Check every line below, and copy those that include "degrees".

○ ○ ○ ○

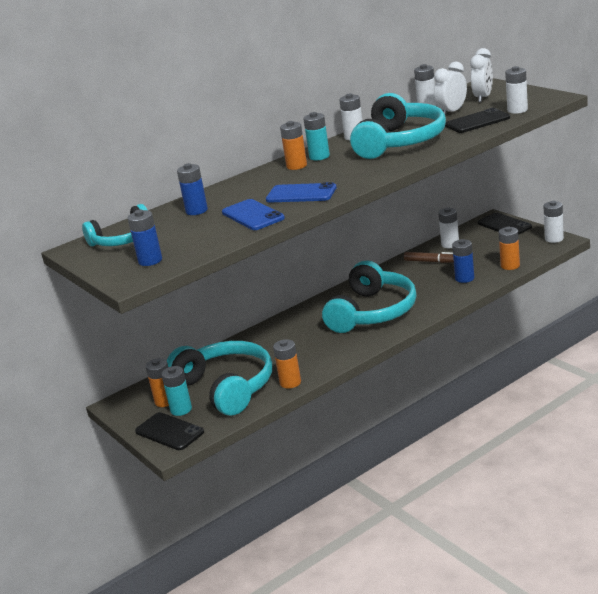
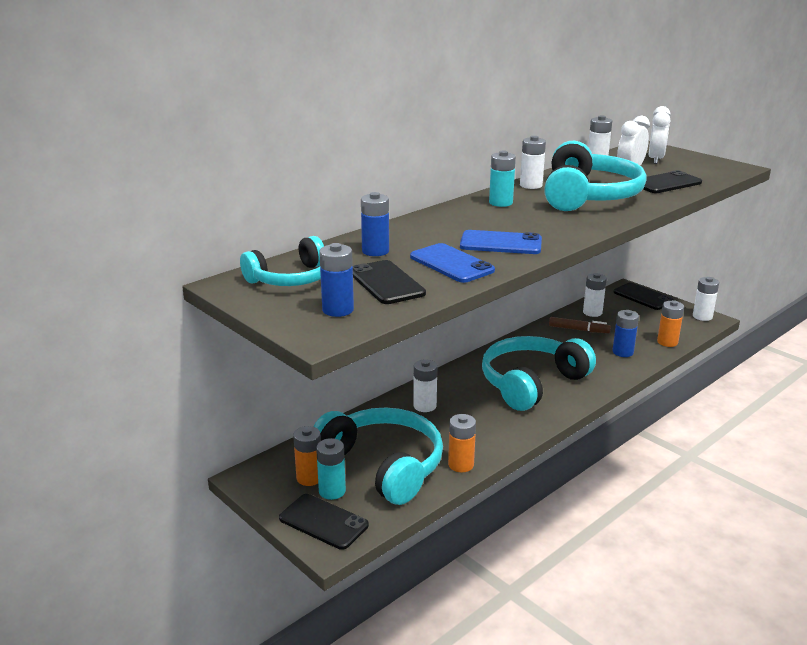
camera: 10 degrees left, 0 degrees up
orange battery [280,121,307,170] -> none
turquoise headphones [322,261,417,333] -> turquoise headphones turned 150 degrees counterclockwise [482,336,596,411]
white battery [505,66,528,114] -> white battery moved to [413,360,437,412]
none -> black phone [353,260,426,304]

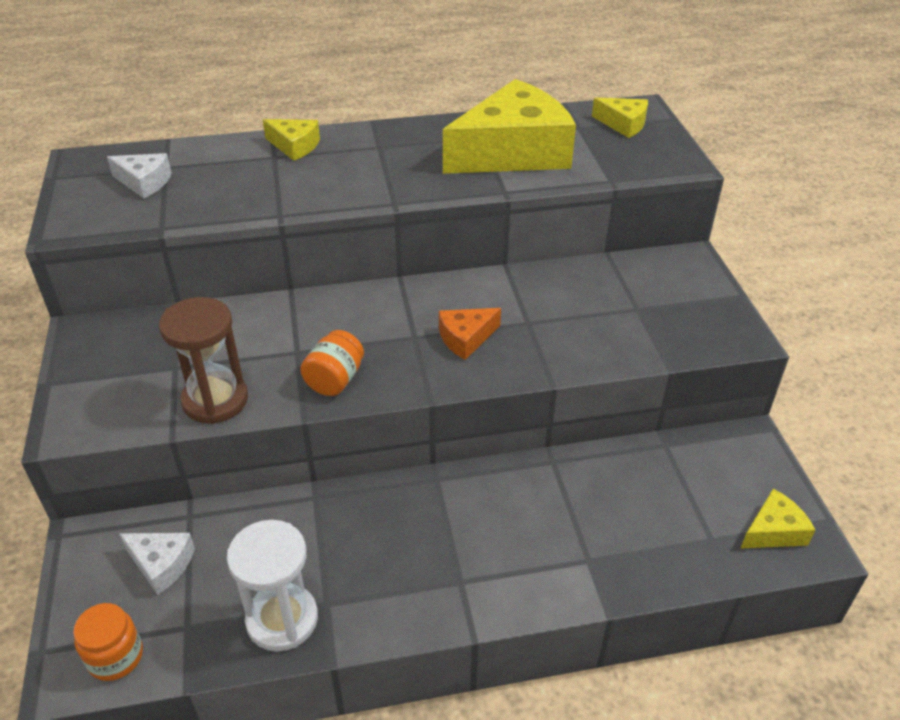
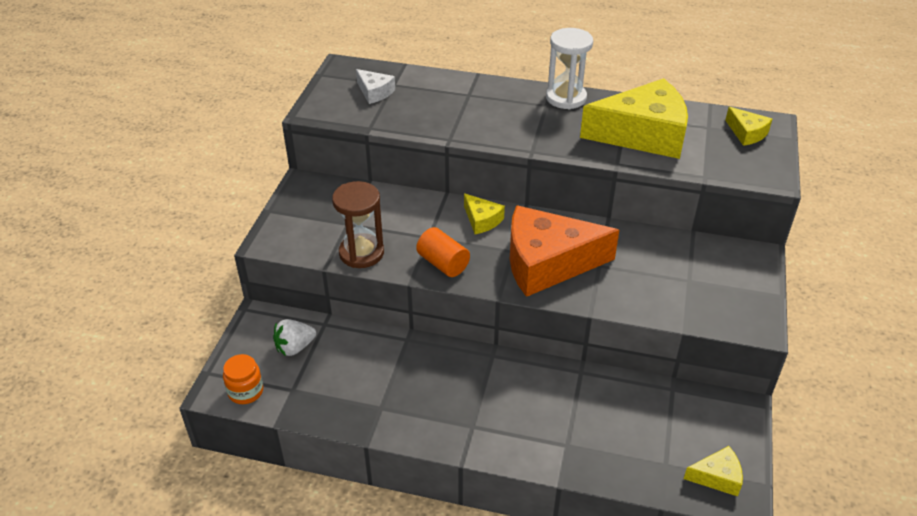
camera: 25 degrees right, 0 degrees up
white cheese [119,533,195,595] -> white strawberry [273,319,316,356]
white hourglass [227,520,318,652] -> white hourglass moved to [546,28,593,109]
yellow cheese [263,119,320,161] -> yellow cheese moved to [464,193,505,234]
orange jar [300,330,364,396] -> orange cylinder [416,227,470,277]
orange cheese [439,308,501,360] -> orange cheese [510,205,619,297], size x2.25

○ ○ ○ ○

▶ **EXPECTED ANSWER**
camera: 10 degrees left, 0 degrees up
turquoise headphones [322,261,417,333] -> turquoise headphones turned 150 degrees counterclockwise [482,336,596,411]
camera: 25 degrees right, 0 degrees up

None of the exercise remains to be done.